--- RECORDS SHOWN ---

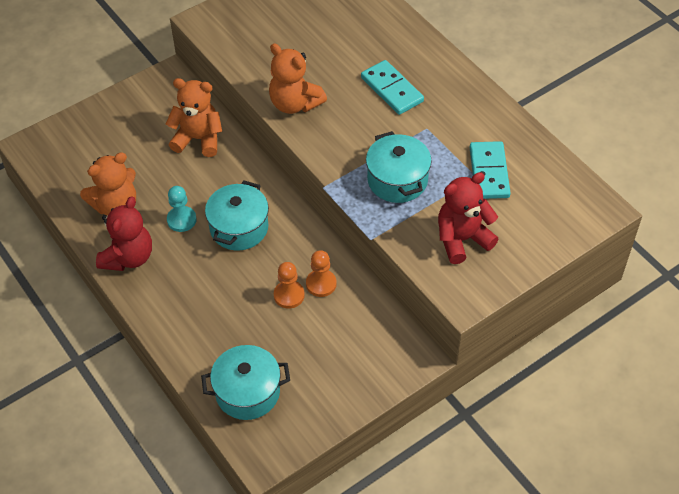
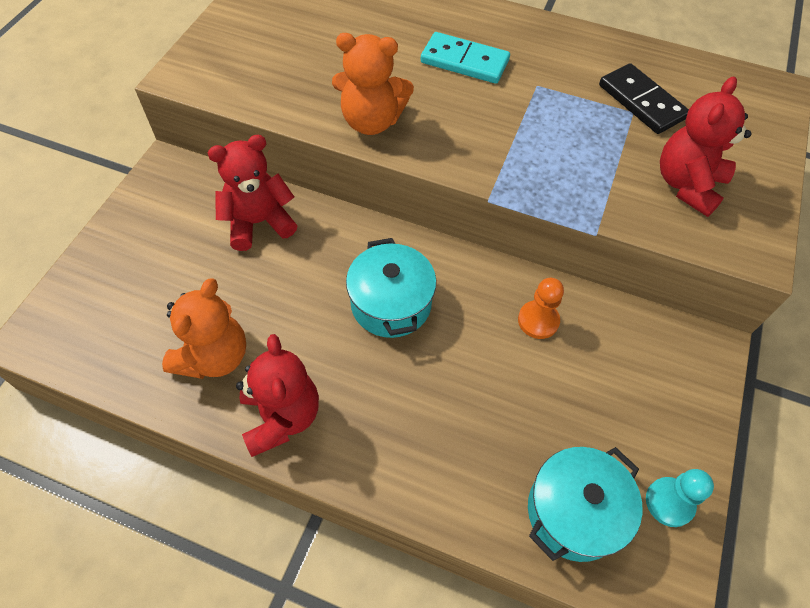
camera: 35 degrees left, 5 degrees up
(181, 220) = (313, 330): turquoise pawn -> turquoise pawn (669, 502)
(198, 139) = (259, 222): orange teddy bear -> red teddy bear
(289, 295) = (515, 354): orange pawn -> none
(397, 180) = (560, 153): turquoise pot -> none
(489, 172) = (641, 102): turquoise domino -> black domino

---

### DESCRIPTION OF THE TASK
The copy you give must repeat each record character for character, but it must not include the pictures.

### WRITTEN ANSWER
camera: 35 degrees left, 5 degrees up
(181, 220) = (313, 330): turquoise pawn -> turquoise pawn (669, 502)
(198, 139) = (259, 222): orange teddy bear -> red teddy bear
(289, 295) = (515, 354): orange pawn -> none
(397, 180) = (560, 153): turquoise pot -> none
(489, 172) = (641, 102): turquoise domino -> black domino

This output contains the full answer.